» Data provided:
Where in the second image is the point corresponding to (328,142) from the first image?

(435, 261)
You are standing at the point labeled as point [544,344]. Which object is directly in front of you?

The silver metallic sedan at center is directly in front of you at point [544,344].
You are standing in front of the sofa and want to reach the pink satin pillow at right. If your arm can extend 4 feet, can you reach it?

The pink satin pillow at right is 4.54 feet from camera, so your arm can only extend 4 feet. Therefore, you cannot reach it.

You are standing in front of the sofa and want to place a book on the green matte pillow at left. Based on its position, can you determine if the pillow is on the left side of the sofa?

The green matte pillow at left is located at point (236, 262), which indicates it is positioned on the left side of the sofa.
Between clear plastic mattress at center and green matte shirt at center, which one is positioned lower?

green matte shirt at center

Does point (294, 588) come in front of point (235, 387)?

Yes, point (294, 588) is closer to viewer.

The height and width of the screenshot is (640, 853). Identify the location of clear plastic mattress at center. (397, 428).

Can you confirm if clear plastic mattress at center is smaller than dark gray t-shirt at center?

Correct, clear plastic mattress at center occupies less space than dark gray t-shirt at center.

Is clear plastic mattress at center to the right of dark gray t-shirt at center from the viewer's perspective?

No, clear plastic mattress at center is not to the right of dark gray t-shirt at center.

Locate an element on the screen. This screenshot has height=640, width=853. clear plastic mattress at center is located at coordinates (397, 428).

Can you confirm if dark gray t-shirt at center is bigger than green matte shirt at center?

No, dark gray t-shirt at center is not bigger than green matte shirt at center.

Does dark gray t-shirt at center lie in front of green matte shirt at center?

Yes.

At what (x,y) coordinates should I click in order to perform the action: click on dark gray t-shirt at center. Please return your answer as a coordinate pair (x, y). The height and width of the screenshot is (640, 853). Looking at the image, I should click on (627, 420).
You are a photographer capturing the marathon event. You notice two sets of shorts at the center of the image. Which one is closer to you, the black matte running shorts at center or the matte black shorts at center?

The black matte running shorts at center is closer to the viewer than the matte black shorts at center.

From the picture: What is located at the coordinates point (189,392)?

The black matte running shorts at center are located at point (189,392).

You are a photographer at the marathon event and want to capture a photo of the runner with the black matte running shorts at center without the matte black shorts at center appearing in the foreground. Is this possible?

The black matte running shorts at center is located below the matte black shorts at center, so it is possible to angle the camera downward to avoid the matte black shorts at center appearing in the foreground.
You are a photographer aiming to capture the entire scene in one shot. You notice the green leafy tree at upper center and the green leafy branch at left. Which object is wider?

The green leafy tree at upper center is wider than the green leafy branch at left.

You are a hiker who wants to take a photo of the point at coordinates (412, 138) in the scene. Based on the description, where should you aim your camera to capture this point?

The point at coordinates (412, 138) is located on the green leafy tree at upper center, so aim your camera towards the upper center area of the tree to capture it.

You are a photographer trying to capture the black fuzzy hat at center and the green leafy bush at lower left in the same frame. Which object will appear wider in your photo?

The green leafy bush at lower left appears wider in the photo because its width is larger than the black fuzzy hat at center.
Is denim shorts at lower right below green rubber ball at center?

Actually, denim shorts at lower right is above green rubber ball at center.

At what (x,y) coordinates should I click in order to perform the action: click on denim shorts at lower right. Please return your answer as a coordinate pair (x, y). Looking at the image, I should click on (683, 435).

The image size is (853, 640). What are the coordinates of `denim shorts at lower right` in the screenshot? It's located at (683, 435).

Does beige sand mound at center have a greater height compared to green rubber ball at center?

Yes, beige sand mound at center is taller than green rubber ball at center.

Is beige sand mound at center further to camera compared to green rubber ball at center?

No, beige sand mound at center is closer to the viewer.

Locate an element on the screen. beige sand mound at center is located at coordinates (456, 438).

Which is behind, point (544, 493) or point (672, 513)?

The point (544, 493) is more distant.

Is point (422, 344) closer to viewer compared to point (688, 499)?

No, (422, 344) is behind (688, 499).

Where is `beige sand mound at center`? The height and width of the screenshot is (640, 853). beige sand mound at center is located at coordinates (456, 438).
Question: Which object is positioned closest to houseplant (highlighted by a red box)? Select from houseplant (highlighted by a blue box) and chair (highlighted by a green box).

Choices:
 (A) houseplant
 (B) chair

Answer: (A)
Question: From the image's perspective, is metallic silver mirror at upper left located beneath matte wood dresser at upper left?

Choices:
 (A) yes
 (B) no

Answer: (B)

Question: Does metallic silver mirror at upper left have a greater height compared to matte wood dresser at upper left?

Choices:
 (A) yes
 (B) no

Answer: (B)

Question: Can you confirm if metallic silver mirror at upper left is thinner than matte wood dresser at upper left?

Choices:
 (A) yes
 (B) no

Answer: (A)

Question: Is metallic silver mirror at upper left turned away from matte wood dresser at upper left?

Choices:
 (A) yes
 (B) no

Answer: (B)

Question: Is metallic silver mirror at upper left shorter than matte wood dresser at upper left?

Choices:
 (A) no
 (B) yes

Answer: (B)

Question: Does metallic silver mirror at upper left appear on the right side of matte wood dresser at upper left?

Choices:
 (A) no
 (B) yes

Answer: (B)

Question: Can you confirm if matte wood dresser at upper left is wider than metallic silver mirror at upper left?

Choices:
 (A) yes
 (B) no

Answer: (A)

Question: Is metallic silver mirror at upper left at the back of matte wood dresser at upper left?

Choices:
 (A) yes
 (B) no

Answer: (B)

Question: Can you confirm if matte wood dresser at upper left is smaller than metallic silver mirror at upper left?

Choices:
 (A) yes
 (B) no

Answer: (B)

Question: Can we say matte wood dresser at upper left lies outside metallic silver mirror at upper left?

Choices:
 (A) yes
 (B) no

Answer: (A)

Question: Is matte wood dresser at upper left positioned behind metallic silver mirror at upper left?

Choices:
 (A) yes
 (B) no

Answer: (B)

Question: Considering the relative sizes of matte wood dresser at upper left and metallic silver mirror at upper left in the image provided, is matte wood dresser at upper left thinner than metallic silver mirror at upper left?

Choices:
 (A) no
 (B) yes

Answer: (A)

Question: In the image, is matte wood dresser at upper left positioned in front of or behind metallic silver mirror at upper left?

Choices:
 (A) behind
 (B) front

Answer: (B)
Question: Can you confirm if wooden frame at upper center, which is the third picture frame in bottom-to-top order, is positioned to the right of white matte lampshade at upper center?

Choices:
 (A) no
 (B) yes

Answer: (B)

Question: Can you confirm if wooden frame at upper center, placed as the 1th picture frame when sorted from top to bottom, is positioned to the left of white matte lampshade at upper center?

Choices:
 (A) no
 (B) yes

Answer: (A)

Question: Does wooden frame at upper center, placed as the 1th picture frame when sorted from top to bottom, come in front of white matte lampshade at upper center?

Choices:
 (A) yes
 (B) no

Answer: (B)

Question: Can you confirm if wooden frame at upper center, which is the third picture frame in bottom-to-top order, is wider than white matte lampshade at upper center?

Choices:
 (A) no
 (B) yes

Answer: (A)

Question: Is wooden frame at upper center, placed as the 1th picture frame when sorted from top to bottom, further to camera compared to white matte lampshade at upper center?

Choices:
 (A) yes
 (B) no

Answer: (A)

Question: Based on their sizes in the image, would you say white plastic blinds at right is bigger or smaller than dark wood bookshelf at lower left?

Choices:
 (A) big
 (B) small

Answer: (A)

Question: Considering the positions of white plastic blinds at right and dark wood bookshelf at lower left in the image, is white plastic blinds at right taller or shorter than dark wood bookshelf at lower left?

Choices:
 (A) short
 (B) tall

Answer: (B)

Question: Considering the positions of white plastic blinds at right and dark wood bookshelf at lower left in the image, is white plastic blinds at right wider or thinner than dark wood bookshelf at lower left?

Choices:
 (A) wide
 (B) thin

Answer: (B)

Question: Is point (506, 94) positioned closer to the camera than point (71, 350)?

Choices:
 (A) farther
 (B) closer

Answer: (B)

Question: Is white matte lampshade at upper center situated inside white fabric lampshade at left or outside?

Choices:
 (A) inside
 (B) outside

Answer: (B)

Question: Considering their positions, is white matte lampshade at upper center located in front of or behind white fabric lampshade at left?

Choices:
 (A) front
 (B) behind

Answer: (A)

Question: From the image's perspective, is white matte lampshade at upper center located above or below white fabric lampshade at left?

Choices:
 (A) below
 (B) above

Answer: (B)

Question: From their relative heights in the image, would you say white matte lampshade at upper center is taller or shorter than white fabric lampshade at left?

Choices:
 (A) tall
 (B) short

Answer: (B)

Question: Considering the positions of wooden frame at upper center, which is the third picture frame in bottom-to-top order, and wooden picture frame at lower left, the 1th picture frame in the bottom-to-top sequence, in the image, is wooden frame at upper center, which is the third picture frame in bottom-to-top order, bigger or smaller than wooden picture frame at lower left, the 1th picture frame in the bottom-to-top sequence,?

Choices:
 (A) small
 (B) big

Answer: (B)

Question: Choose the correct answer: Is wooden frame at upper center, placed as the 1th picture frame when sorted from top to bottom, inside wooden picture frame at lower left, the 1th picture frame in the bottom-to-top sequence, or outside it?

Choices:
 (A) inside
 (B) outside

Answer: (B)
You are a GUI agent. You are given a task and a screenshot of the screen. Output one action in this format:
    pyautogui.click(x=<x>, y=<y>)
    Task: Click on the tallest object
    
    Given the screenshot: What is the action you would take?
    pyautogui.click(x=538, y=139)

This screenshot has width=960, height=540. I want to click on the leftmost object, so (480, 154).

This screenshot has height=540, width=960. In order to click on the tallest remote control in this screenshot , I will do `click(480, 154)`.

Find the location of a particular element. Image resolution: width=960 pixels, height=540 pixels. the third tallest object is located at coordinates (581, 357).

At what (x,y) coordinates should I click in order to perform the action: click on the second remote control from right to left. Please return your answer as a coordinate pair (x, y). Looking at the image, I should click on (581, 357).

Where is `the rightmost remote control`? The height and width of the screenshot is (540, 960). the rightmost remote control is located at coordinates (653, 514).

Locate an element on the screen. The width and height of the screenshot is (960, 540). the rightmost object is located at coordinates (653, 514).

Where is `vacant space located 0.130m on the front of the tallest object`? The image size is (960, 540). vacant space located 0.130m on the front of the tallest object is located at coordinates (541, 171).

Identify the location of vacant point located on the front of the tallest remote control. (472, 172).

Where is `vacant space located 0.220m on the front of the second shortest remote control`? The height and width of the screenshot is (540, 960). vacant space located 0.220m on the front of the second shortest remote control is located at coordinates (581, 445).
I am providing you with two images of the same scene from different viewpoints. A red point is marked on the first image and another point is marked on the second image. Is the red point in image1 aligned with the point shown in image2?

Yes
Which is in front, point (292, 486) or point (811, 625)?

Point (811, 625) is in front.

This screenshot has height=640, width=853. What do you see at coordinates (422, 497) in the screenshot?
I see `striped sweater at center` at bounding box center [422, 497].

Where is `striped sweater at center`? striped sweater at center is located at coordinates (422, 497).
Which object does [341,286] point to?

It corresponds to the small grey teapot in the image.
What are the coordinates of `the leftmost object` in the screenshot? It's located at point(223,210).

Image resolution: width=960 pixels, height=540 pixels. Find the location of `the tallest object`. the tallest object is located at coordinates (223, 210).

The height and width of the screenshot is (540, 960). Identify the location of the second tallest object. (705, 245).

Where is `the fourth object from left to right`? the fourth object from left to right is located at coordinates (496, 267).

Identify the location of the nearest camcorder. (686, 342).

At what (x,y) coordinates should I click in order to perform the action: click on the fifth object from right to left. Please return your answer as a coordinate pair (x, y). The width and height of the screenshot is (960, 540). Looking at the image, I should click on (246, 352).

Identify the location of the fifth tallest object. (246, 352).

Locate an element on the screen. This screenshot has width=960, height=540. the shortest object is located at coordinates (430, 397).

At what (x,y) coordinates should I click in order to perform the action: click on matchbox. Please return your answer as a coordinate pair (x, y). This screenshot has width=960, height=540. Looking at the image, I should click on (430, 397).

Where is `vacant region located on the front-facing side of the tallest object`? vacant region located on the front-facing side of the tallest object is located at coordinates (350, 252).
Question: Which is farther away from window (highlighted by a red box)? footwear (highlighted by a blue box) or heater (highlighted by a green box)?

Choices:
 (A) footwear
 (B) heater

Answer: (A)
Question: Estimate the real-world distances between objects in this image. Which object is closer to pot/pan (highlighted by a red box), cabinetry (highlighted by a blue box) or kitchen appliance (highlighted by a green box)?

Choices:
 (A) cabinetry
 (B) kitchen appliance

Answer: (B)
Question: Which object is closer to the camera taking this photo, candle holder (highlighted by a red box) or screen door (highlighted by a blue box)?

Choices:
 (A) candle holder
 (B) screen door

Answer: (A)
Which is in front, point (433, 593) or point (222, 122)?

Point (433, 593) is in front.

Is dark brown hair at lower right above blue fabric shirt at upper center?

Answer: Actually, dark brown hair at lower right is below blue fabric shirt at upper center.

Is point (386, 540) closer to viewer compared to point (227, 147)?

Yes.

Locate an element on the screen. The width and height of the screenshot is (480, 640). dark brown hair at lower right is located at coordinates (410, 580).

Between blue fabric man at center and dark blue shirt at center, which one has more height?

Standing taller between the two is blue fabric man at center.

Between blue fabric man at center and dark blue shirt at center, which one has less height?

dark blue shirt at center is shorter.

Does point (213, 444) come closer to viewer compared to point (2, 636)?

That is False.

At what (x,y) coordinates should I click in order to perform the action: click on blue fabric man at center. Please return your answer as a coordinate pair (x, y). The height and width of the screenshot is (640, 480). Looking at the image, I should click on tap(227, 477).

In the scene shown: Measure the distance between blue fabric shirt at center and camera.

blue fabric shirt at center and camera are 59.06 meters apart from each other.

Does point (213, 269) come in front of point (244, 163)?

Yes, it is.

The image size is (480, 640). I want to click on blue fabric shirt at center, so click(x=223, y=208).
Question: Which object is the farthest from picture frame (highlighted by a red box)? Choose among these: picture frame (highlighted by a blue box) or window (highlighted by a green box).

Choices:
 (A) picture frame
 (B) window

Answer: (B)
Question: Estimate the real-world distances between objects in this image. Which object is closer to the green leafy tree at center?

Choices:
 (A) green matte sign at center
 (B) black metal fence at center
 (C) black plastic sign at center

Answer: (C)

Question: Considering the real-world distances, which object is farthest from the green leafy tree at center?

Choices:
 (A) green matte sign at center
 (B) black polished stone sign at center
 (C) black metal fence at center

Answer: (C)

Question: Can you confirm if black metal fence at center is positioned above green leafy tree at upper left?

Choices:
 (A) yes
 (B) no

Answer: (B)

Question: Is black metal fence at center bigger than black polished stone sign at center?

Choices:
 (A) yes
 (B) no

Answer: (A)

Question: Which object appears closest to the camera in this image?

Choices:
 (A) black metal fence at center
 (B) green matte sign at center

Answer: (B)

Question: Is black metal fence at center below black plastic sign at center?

» Problem details:
Reproduce word for word every line between the one holding "Question: From their" and the one holding "Task: Click on the tallest object", both of those lines included.

» The completed task:
Question: From their relative heights in the image, would you say white matte lampshade at upper center is taller or shorter than white fabric lampshade at left?

Choices:
 (A) tall
 (B) short

Answer: (B)

Question: Considering the positions of wooden frame at upper center, which is the third picture frame in bottom-to-top order, and wooden picture frame at lower left, the 1th picture frame in the bottom-to-top sequence, in the image, is wooden frame at upper center, which is the third picture frame in bottom-to-top order, bigger or smaller than wooden picture frame at lower left, the 1th picture frame in the bottom-to-top sequence,?

Choices:
 (A) small
 (B) big

Answer: (B)

Question: Choose the correct answer: Is wooden frame at upper center, placed as the 1th picture frame when sorted from top to bottom, inside wooden picture frame at lower left, the 1th picture frame in the bottom-to-top sequence, or outside it?

Choices:
 (A) inside
 (B) outside

Answer: (B)
You are a GUI agent. You are given a task and a screenshot of the screen. Output one action in this format:
    pyautogui.click(x=<x>, y=<y>)
    Task: Click on the tallest object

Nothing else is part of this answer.